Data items

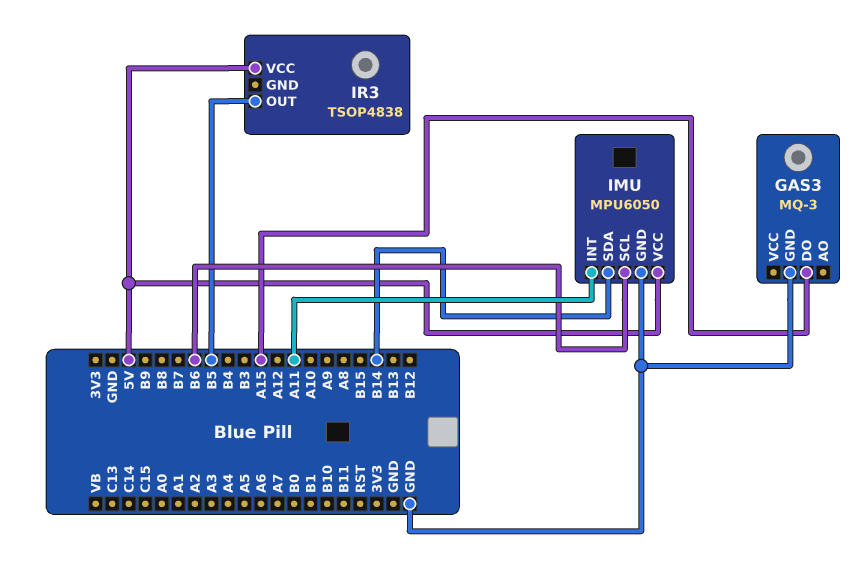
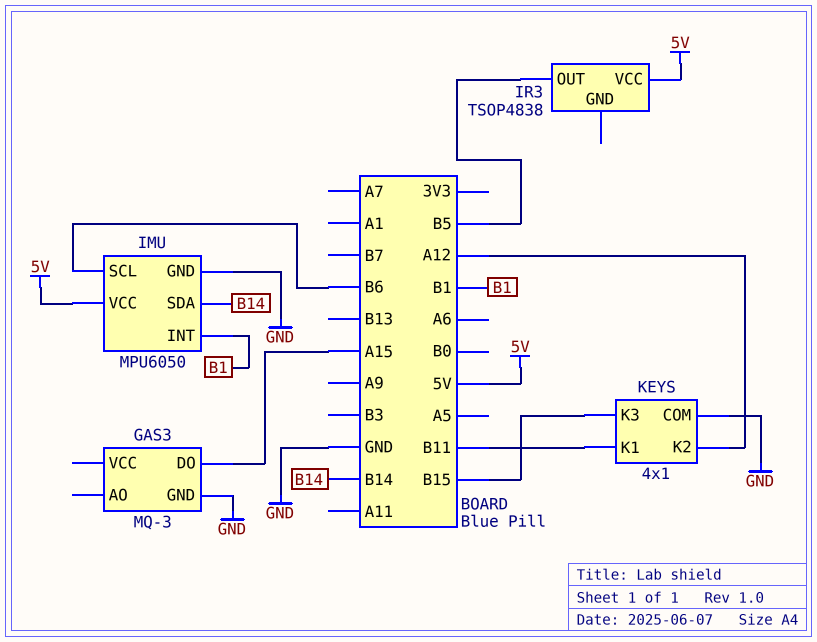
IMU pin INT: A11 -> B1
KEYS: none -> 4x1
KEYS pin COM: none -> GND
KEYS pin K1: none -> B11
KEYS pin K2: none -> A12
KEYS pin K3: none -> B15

### WHAT THE TASK ASKS
Your response must reproduce every line of the data exactly, with images omitted.

### RESPONSE BELOW
IMU pin INT: A11 -> B1
KEYS: none -> 4x1
KEYS pin COM: none -> GND
KEYS pin K1: none -> B11
KEYS pin K2: none -> A12
KEYS pin K3: none -> B15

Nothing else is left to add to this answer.